- **What needs to be done**
Word for word, set down every line of the entries below from the line with "black box: 2 -> 1" to the line with "black tape: 2 -> 1", including both, and no other line.

- **Information**
· · · ·
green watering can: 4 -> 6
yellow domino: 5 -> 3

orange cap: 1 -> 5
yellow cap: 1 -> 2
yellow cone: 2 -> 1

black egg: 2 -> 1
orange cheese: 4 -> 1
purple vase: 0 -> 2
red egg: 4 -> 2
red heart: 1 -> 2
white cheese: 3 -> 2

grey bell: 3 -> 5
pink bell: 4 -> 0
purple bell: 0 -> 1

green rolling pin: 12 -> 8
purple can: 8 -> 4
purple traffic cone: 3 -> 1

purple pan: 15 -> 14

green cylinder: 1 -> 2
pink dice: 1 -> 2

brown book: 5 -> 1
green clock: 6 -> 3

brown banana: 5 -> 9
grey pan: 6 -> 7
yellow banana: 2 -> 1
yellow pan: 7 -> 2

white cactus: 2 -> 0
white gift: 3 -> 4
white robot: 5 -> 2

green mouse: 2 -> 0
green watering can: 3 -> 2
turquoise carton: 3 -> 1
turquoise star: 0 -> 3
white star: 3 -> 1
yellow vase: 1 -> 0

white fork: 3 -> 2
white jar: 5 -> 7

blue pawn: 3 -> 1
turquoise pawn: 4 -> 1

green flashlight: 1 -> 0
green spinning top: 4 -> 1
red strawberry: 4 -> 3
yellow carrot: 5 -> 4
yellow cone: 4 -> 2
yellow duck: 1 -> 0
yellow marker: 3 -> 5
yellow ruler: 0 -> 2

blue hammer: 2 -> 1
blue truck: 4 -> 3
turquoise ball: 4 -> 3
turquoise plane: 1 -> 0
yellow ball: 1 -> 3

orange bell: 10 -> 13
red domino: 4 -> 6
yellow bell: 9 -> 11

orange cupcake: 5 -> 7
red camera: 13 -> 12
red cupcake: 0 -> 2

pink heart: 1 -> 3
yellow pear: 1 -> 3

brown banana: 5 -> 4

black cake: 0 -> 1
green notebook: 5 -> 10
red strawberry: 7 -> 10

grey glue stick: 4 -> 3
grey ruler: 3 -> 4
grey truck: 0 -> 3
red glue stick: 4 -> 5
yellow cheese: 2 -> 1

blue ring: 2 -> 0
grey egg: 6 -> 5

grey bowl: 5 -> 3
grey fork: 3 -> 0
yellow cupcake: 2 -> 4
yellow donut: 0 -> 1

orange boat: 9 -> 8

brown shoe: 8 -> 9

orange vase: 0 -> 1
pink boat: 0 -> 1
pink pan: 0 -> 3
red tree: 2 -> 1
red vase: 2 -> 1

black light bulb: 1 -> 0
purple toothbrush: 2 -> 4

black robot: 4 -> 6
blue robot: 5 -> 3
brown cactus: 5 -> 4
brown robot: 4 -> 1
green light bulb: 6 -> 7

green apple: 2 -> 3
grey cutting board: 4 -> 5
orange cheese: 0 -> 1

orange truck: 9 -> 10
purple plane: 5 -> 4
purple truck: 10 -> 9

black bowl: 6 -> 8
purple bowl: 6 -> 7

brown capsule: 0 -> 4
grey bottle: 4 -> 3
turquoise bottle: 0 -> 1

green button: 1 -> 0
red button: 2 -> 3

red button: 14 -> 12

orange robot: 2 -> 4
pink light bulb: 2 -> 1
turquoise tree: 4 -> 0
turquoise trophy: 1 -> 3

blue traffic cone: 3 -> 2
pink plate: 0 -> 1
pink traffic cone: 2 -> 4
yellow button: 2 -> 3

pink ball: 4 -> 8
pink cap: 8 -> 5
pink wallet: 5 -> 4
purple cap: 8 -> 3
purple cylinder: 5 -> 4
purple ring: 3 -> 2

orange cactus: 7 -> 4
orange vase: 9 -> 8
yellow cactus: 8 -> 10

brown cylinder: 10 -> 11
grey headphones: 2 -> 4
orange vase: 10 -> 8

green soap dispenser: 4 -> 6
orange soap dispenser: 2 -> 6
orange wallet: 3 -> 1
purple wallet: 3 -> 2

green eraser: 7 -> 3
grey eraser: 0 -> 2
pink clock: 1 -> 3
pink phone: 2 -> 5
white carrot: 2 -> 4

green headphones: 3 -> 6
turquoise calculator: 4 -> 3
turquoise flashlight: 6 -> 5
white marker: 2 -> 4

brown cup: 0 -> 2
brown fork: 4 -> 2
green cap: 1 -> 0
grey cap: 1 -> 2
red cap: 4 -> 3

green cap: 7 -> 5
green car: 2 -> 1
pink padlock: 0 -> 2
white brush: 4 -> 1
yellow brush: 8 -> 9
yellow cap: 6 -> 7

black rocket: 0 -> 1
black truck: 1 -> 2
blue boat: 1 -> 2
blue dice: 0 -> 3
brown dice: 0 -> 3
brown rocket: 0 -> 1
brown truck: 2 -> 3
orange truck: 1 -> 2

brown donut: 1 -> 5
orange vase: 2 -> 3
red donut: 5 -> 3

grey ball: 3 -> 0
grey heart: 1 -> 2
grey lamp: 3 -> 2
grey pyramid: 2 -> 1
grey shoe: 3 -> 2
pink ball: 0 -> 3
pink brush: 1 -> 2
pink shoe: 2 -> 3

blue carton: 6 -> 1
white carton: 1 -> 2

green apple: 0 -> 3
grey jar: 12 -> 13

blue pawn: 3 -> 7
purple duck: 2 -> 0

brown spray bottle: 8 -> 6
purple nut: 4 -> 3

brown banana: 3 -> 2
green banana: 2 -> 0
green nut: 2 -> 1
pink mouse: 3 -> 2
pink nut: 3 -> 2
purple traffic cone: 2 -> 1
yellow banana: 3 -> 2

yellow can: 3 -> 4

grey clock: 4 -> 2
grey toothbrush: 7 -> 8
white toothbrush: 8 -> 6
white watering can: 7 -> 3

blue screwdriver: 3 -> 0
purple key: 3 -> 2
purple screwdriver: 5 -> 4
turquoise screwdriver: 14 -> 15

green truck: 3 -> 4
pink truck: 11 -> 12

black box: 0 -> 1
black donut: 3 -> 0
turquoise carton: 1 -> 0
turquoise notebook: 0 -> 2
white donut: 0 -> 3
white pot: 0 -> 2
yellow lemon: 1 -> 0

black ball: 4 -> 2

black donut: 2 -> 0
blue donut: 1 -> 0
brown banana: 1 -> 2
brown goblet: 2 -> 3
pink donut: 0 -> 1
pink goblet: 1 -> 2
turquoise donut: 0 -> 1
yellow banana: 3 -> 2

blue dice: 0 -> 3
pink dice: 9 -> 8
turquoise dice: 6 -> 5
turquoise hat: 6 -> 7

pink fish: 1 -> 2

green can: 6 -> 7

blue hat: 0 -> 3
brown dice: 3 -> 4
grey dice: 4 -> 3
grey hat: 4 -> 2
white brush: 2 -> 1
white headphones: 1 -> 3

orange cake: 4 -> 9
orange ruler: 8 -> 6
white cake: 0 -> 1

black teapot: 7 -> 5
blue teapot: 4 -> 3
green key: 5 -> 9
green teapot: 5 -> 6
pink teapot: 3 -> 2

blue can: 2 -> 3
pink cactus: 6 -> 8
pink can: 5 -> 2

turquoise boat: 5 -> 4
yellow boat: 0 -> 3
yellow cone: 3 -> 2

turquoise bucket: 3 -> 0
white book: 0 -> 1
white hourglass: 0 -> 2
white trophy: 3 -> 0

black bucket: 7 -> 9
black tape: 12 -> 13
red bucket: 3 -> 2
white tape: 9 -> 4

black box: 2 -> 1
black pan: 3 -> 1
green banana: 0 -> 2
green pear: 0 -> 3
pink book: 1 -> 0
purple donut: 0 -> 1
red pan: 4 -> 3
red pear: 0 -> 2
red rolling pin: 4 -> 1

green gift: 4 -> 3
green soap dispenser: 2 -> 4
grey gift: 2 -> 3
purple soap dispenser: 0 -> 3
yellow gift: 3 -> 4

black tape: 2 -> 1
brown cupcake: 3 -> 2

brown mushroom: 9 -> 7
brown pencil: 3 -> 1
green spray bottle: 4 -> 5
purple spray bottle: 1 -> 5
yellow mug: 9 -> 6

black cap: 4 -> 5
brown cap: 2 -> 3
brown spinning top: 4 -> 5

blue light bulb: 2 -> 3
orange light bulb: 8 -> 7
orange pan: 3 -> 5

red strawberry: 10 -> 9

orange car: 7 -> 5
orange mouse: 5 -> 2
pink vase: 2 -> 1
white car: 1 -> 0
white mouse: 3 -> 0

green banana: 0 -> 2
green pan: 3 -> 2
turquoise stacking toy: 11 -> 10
· · · ·
- **Answer space**
black box: 2 -> 1
black pan: 3 -> 1
green banana: 0 -> 2
green pear: 0 -> 3
pink book: 1 -> 0
purple donut: 0 -> 1
red pan: 4 -> 3
red pear: 0 -> 2
red rolling pin: 4 -> 1

green gift: 4 -> 3
green soap dispenser: 2 -> 4
grey gift: 2 -> 3
purple soap dispenser: 0 -> 3
yellow gift: 3 -> 4

black tape: 2 -> 1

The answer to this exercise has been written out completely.